==== SOURCE INFORMATION ====
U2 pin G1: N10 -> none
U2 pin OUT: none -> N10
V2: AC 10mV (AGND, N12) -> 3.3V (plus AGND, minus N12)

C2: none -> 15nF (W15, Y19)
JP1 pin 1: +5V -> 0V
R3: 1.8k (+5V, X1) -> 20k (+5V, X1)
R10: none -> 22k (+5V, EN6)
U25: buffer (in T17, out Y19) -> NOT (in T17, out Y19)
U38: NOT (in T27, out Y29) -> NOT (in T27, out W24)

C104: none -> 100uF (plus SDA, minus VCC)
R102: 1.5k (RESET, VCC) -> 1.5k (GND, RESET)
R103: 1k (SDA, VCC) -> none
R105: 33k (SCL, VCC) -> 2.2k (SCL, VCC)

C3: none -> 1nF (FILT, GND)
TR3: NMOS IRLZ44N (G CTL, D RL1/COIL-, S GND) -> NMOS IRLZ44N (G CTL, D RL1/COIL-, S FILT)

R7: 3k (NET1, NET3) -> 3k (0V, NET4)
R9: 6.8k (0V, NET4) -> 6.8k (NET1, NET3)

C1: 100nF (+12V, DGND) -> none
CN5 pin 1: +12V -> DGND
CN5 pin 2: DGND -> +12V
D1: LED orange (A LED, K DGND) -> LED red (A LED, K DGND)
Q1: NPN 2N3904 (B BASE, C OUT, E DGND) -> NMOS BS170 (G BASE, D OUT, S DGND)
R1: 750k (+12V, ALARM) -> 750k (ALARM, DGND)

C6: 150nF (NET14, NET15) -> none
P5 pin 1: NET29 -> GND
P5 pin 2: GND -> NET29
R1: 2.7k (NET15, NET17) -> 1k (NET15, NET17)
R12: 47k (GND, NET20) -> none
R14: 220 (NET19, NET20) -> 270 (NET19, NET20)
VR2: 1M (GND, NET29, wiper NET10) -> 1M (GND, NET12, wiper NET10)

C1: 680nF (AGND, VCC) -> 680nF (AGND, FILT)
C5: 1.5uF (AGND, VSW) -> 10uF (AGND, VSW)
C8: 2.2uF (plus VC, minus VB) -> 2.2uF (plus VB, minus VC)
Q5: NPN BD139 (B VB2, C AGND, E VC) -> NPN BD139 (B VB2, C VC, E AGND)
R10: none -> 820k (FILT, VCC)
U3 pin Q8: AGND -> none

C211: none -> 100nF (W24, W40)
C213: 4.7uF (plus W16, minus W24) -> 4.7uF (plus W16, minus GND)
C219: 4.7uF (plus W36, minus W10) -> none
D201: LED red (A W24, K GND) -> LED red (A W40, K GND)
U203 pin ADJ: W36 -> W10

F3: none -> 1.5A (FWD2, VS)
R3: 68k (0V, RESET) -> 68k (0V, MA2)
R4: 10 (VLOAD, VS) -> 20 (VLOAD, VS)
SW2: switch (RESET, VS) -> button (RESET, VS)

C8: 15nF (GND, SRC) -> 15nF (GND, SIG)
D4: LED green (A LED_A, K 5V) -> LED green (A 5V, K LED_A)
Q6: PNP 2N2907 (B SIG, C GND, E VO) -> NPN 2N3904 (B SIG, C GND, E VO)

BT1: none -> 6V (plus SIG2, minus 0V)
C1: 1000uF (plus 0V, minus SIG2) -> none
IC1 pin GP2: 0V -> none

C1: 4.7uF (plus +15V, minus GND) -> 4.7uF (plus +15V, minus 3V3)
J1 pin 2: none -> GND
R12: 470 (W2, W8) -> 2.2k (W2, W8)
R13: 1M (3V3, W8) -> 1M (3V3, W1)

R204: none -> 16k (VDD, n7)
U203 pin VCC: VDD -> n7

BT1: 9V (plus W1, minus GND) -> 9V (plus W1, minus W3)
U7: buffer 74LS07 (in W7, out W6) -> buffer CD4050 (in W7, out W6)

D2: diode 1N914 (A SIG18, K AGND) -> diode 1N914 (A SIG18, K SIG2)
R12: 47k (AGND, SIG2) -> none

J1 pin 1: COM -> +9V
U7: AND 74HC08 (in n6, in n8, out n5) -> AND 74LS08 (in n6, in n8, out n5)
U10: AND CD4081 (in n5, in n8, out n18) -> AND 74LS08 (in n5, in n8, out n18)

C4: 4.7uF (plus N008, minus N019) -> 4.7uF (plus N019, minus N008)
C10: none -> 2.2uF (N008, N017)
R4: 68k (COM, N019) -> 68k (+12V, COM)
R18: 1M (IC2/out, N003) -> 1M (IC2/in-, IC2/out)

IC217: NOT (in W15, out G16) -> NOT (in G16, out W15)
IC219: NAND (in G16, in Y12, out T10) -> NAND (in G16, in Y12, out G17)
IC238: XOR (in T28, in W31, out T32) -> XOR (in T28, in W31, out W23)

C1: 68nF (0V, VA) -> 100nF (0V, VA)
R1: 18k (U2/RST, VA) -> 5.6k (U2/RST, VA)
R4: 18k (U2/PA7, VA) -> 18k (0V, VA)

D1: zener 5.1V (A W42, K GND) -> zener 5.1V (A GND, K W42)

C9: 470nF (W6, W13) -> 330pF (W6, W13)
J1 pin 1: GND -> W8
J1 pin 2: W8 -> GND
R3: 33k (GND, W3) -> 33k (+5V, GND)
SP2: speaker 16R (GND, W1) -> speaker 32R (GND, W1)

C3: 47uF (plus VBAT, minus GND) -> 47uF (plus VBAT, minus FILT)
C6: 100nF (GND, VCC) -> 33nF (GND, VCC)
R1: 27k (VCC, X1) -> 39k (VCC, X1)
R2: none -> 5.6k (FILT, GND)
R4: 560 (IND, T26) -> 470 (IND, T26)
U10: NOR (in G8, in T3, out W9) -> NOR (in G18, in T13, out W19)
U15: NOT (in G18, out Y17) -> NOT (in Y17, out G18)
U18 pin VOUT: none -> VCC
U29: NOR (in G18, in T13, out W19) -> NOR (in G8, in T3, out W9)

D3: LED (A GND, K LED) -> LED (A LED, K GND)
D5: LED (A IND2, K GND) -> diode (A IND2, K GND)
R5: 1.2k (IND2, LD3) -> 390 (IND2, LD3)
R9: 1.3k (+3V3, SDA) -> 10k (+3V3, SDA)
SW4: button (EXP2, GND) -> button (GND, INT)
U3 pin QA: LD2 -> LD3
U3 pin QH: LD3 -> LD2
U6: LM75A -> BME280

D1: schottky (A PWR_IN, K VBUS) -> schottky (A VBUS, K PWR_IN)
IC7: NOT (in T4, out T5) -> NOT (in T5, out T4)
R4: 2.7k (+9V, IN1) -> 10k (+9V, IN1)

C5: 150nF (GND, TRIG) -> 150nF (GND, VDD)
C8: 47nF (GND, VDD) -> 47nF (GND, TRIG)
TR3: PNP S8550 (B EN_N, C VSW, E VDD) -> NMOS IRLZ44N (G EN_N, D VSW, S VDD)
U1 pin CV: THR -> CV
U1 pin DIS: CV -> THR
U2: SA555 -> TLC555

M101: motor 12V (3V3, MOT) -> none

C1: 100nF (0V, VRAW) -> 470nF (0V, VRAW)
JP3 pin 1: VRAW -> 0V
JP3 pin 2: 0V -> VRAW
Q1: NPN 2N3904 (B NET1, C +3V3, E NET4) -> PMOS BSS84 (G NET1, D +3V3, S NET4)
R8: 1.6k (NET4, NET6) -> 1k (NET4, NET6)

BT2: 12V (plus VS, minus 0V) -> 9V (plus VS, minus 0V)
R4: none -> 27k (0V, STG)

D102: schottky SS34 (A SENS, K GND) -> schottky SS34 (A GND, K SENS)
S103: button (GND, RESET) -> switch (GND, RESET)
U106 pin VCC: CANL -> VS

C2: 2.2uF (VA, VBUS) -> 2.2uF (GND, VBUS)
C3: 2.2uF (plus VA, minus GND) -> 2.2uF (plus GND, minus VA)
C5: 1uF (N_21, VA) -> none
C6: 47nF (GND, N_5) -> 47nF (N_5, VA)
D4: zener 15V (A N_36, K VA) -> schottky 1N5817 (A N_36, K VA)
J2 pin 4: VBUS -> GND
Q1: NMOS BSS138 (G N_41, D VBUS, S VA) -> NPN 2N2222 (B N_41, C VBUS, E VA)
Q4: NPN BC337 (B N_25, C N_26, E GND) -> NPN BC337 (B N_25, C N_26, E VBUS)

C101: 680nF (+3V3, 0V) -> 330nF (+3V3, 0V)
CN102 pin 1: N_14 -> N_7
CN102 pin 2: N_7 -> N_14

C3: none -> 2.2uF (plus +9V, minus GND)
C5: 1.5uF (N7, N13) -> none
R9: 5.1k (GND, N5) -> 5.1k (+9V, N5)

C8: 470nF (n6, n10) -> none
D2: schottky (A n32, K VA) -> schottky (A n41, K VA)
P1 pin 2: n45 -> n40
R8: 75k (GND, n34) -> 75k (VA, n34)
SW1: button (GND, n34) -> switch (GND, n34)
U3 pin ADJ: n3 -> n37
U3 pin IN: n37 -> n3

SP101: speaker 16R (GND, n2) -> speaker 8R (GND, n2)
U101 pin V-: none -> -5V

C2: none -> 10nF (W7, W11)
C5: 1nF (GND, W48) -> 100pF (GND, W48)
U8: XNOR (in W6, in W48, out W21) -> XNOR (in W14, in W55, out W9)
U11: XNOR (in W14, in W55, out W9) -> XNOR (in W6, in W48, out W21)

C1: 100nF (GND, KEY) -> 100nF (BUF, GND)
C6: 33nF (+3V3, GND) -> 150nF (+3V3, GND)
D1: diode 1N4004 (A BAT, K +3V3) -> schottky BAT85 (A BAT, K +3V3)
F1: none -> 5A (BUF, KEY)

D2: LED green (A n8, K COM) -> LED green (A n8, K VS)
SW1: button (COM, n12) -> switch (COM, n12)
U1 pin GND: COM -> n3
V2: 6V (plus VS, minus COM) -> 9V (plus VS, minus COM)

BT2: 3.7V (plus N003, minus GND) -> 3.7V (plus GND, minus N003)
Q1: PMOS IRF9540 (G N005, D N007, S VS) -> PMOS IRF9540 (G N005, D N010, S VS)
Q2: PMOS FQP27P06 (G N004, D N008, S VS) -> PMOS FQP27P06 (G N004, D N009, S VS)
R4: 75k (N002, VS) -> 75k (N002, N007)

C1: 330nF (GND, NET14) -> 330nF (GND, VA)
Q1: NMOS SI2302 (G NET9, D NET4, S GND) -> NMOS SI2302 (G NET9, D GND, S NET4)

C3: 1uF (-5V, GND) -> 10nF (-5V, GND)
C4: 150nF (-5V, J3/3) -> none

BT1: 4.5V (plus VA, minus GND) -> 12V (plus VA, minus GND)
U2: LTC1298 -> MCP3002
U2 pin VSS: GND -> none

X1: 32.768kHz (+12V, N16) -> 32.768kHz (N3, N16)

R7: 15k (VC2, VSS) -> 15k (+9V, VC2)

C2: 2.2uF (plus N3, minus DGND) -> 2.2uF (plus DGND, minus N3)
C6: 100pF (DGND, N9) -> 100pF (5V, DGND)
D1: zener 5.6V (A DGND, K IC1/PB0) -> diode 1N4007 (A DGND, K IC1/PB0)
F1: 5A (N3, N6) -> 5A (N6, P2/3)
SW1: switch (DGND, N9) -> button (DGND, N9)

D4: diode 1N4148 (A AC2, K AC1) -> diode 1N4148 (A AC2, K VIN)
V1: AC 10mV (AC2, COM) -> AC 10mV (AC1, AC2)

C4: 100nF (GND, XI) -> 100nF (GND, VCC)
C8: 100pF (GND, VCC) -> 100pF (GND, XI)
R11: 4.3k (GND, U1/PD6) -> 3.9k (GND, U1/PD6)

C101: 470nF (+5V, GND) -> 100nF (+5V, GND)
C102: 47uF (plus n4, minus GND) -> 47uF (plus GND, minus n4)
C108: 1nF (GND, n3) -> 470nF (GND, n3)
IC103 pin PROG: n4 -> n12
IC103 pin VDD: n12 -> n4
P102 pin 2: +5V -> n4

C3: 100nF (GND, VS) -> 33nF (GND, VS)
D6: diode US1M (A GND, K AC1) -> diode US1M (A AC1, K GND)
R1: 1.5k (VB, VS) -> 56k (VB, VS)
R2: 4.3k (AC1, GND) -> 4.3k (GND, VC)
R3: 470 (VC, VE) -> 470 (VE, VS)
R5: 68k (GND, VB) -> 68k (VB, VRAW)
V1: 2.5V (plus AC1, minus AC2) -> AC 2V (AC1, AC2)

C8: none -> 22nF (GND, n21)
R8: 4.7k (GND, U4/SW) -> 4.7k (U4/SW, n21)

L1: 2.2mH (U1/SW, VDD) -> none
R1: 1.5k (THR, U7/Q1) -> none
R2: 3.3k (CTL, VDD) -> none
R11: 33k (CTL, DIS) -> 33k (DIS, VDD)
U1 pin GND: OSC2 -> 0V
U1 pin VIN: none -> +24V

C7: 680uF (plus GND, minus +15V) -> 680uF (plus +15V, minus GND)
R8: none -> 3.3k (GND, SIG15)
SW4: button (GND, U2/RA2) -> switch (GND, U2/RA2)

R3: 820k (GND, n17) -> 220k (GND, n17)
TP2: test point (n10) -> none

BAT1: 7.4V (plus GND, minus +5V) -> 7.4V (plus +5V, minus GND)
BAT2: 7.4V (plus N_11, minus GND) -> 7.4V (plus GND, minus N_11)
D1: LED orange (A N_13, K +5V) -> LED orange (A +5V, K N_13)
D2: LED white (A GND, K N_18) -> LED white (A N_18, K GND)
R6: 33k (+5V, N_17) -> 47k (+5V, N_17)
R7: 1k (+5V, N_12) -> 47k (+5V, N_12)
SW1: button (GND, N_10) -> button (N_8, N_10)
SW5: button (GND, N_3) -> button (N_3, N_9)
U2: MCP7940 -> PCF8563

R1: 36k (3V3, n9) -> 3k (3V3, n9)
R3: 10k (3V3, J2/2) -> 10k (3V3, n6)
====
WORK TO COMPLETE => In the data above, which lines lie between the line with "D6: diode US1M" and the line with "BAT1: 7.4V (plus", inclusive? Print those lines exactly and nothing else.

EXERCISE RESULT =>
D6: diode US1M (A GND, K AC1) -> diode US1M (A AC1, K GND)
R1: 1.5k (VB, VS) -> 56k (VB, VS)
R2: 4.3k (AC1, GND) -> 4.3k (GND, VC)
R3: 470 (VC, VE) -> 470 (VE, VS)
R5: 68k (GND, VB) -> 68k (VB, VRAW)
V1: 2.5V (plus AC1, minus AC2) -> AC 2V (AC1, AC2)

C8: none -> 22nF (GND, n21)
R8: 4.7k (GND, U4/SW) -> 4.7k (U4/SW, n21)

L1: 2.2mH (U1/SW, VDD) -> none
R1: 1.5k (THR, U7/Q1) -> none
R2: 3.3k (CTL, VDD) -> none
R11: 33k (CTL, DIS) -> 33k (DIS, VDD)
U1 pin GND: OSC2 -> 0V
U1 pin VIN: none -> +24V

C7: 680uF (plus GND, minus +15V) -> 680uF (plus +15V, minus GND)
R8: none -> 3.3k (GND, SIG15)
SW4: button (GND, U2/RA2) -> switch (GND, U2/RA2)

R3: 820k (GND, n17) -> 220k (GND, n17)
TP2: test point (n10) -> none

BAT1: 7.4V (plus GND, minus +5V) -> 7.4V (plus +5V, minus GND)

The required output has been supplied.